→ RECORDED INFORMATION
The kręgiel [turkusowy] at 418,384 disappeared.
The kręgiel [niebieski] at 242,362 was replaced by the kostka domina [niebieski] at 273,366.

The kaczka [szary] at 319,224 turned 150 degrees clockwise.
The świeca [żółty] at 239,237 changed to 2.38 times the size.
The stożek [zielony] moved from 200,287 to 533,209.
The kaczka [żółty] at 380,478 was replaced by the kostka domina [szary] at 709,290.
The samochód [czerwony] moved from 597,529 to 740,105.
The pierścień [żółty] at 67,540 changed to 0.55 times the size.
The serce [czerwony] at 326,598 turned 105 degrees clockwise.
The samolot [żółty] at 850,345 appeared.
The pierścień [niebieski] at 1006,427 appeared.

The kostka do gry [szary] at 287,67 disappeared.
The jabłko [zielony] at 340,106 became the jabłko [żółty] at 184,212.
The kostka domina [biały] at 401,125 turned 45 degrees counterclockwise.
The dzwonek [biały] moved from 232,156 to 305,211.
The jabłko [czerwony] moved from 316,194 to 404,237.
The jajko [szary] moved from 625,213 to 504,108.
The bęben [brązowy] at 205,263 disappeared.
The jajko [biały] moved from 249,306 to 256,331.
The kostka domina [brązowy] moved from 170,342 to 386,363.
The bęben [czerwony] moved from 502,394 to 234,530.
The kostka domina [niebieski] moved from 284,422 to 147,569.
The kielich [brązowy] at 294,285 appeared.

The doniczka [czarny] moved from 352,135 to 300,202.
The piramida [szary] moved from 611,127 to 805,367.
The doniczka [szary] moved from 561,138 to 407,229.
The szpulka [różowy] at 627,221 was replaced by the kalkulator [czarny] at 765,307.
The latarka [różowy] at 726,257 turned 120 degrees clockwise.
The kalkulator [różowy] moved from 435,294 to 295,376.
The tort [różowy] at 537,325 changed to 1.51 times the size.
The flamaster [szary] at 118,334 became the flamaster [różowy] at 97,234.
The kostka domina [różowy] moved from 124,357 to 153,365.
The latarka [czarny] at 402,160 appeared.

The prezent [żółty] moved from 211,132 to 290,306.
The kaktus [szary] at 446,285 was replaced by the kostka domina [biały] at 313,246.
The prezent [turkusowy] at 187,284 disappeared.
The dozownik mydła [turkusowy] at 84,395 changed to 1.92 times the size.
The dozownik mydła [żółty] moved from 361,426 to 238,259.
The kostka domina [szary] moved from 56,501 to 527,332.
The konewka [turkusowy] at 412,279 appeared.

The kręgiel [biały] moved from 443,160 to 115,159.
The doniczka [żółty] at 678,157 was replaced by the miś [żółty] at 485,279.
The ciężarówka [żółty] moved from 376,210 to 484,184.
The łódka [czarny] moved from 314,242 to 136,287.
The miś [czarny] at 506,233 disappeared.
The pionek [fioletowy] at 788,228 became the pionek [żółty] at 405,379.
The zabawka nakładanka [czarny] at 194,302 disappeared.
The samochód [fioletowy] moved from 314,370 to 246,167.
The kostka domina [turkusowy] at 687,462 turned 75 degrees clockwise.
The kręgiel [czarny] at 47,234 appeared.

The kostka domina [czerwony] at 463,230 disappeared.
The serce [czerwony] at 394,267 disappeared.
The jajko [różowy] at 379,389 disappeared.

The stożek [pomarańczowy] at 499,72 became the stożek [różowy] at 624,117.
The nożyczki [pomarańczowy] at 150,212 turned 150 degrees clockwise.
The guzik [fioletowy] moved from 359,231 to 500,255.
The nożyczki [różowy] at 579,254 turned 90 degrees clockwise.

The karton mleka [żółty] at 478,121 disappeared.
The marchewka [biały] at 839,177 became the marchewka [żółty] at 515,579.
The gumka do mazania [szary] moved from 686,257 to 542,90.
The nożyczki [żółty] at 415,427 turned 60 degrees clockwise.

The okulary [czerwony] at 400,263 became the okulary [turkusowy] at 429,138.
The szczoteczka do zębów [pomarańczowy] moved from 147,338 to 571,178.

→ ABOUT THIS EXERCISE
Retrieve all lines from the data that contain the string "niebieski".

→ THE COMPLETED TASK
The kręgiel [niebieski] at 242,362 was replaced by the kostka domina [niebieski] at 273,366.
The pierścień [niebieski] at 1006,427 appeared.
The kostka domina [niebieski] moved from 284,422 to 147,569.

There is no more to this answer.